DESCRIPTION OF THE TASK: Rewrite the lines below as a JSON list of strings, one string per line, leaving out any blank lines.

○ ○ ○ ○ ○ ○ ○

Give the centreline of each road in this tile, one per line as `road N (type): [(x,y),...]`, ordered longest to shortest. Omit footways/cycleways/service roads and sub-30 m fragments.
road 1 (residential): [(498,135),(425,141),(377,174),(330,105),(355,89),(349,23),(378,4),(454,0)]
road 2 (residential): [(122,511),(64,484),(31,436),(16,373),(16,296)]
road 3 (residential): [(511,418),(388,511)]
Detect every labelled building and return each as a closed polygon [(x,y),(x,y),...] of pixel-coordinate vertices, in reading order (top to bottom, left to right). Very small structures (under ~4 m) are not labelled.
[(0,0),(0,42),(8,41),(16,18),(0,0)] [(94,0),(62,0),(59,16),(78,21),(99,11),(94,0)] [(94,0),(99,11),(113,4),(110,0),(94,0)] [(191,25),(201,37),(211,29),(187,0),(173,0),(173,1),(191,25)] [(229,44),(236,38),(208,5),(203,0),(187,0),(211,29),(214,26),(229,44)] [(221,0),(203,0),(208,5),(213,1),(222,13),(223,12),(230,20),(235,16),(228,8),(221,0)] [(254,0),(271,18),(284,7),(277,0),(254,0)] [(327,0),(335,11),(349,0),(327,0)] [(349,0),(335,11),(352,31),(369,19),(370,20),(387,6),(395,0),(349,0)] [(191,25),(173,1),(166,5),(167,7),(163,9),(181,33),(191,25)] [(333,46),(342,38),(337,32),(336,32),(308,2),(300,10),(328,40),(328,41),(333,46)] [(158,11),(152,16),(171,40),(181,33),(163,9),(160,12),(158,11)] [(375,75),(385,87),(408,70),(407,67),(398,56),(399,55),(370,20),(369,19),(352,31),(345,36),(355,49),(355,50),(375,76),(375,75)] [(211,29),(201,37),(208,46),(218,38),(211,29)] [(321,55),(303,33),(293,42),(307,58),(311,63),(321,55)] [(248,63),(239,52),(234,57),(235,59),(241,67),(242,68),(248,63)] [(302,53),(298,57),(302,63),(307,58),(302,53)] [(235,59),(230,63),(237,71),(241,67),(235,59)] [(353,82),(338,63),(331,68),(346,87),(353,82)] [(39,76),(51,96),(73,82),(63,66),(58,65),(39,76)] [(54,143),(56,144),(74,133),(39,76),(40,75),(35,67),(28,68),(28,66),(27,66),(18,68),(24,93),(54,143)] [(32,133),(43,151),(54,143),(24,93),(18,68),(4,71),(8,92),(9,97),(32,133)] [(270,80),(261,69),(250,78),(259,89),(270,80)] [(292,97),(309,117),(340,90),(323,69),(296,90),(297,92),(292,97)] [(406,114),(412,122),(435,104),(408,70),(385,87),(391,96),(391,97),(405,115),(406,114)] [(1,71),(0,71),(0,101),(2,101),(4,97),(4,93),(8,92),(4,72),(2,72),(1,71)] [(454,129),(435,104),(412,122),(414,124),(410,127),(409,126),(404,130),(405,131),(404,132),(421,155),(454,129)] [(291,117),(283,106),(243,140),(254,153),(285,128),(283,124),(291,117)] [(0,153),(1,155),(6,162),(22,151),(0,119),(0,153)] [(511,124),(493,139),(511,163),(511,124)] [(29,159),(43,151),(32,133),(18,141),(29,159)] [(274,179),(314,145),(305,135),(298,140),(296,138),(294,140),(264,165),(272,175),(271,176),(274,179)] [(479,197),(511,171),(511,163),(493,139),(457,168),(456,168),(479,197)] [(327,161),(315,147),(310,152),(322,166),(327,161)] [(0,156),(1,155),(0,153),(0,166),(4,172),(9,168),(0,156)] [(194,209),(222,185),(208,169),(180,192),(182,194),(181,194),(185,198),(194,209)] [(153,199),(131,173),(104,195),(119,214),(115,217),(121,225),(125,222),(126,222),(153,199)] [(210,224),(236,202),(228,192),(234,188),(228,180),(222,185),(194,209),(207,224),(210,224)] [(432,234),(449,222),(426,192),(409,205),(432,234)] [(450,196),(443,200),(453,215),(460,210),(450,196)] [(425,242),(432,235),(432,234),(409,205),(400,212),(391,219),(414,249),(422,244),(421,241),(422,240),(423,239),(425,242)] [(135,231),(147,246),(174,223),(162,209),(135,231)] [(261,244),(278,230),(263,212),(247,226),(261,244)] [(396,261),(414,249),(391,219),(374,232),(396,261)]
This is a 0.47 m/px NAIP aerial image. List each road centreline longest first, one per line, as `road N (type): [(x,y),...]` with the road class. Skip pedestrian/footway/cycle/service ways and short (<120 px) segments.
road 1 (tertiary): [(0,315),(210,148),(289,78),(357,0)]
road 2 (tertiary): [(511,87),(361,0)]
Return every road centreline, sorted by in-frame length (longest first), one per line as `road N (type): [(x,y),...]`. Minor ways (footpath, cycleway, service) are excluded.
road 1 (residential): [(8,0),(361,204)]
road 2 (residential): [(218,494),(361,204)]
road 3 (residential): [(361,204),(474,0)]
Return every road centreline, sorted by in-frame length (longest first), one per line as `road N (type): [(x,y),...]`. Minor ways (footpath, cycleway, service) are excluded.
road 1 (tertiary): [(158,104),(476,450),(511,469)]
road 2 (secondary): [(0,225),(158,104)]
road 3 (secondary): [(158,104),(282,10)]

○ ○ ○ ○ ○ ○ ○

RESULT:
[
  "Give the centreline of each road in this tile, one per line as `road N (type): [(x,y),...]`, ordered longest to shortest. Omit footways/cycleways/service roads and sub-30 m fragments.",
  "road 1 (residential): [(498,135),(425,141),(377,174),(330,105),(355,89),(349,23),(378,4),(454,0)]",
  "road 2 (residential): [(122,511),(64,484),(31,436),(16,373),(16,296)]",
  "road 3 (residential): [(511,418),(388,511)]",
  "Detect every labelled building and return each as a closed polygon [(x,y),(x,y),...] of pixel-coordinate vertices, in reading order (top to bottom, left to right). Very small structures (under ~4 m) are not labelled.",
  "[(0,0),(0,42),(8,41),(16,18),(0,0)] [(94,0),(62,0),(59,16),(78,21),(99,11),(94,0)] [(94,0),(99,11),(113,4),(110,0),(94,0)] [(191,25),(201,37),(211,29),(187,0),(173,0),(173,1),(191,25)] [(229,44),(236,38),(208,5),(203,0),(187,0),(211,29),(214,26),(229,44)] [(221,0),(203,0),(208,5),(213,1),(222,13),(223,12),(230,20),(235,16),(228,8),(221,0)] [(254,0),(271,18),(284,7),(277,0),(254,0)] [(327,0),(335,11),(349,0),(327,0)] [(349,0),(335,11),(352,31),(369,19),(370,20),(387,6),(395,0),(349,0)] [(191,25),(173,1),(166,5),(167,7),(163,9),(181,33),(191,25)] [(333,46),(342,38),(337,32),(336,32),(308,2),(300,10),(328,40),(328,41),(333,46)] [(158,11),(152,16),(171,40),(181,33),(163,9),(160,12),(158,11)] [(375,75),(385,87),(408,70),(407,67),(398,56),(399,55),(370,20),(369,19),(352,31),(345,36),(355,49),(355,50),(375,76),(375,75)] [(211,29),(201,37),(208,46),(218,38),(211,29)] [(321,55),(303,33),(293,42),(307,58),(311,63),(321,55)] [(248,63),(239,52),(234,57),(235,59),(241,67),(242,68),(248,63)] [(302,53),(298,57),(302,63),(307,58),(302,53)] [(235,59),(230,63),(237,71),(241,67),(235,59)] [(353,82),(338,63),(331,68),(346,87),(353,82)] [(39,76),(51,96),(73,82),(63,66),(58,65),(39,76)] [(54,143),(56,144),(74,133),(39,76),(40,75),(35,67),(28,68),(28,66),(27,66),(18,68),(24,93),(54,143)] [(32,133),(43,151),(54,143),(24,93),(18,68),(4,71),(8,92),(9,97),(32,133)] [(270,80),(261,69),(250,78),(259,89),(270,80)] [(292,97),(309,117),(340,90),(323,69),(296,90),(297,92),(292,97)] [(406,114),(412,122),(435,104),(408,70),(385,87),(391,96),(391,97),(405,115),(406,114)] [(1,71),(0,71),(0,101),(2,101),(4,97),(4,93),(8,92),(4,72),(2,72),(1,71)] [(454,129),(435,104),(412,122),(414,124),(410,127),(409,126),(404,130),(405,131),(404,132),(421,155),(454,129)] [(291,117),(283,106),(243,140),(254,153),(285,128),(283,124),(291,117)] [(0,153),(1,155),(6,162),(22,151),(0,119),(0,153)] [(511,124),(493,139),(511,163),(511,124)] [(29,159),(43,151),(32,133),(18,141),(29,159)] [(274,179),(314,145),(305,135),(298,140),(296,138),(294,140),(264,165),(272,175),(271,176),(274,179)] [(479,197),(511,171),(511,163),(493,139),(457,168),(456,168),(479,197)] [(327,161),(315,147),(310,152),(322,166),(327,161)] [(0,156),(1,155),(0,153),(0,166),(4,172),(9,168),(0,156)] [(194,209),(222,185),(208,169),(180,192),(182,194),(181,194),(185,198),(194,209)] [(153,199),(131,173),(104,195),(119,214),(115,217),(121,225),(125,222),(126,222),(153,199)] [(210,224),(236,202),(228,192),(234,188),(228,180),(222,185),(194,209),(207,224),(210,224)] [(432,234),(449,222),(426,192),(409,205),(432,234)] [(450,196),(443,200),(453,215),(460,210),(450,196)] [(425,242),(432,235),(432,234),(409,205),(400,212),(391,219),(414,249),(422,244),(421,241),(422,240),(423,239),(425,242)] [(135,231),(147,246),(174,223),(162,209),(135,231)] [(261,244),(278,230),(263,212),(247,226),(261,244)] [(396,261),(414,249),(391,219),(374,232),(396,261)]",
  "This is a 0.47 m/px NAIP aerial image. List each road centreline longest first, one per line, as `road N (type): [(x,y),...]` with the road class. Skip pedestrian/footway/cycle/service ways and short (<120 px) segments.",
  "road 1 (tertiary): [(0,315),(210,148),(289,78),(357,0)]",
  "road 2 (tertiary): [(511,87),(361,0)]",
  "Return every road centreline, sorted by in-frame length (longest first), one per line as `road N (type): [(x,y),...]`. Minor ways (footpath, cycleway, service) are excluded.",
  "road 1 (residential): [(8,0),(361,204)]",
  "road 2 (residential): [(218,494),(361,204)]",
  "road 3 (residential): [(361,204),(474,0)]",
  "Return every road centreline, sorted by in-frame length (longest first), one per line as `road N (type): [(x,y),...]`. Minor ways (footpath, cycleway, service) are excluded.",
  "road 1 (tertiary): [(158,104),(476,450),(511,469)]",
  "road 2 (secondary): [(0,225),(158,104)]",
  "road 3 (secondary): [(158,104),(282,10)]"
]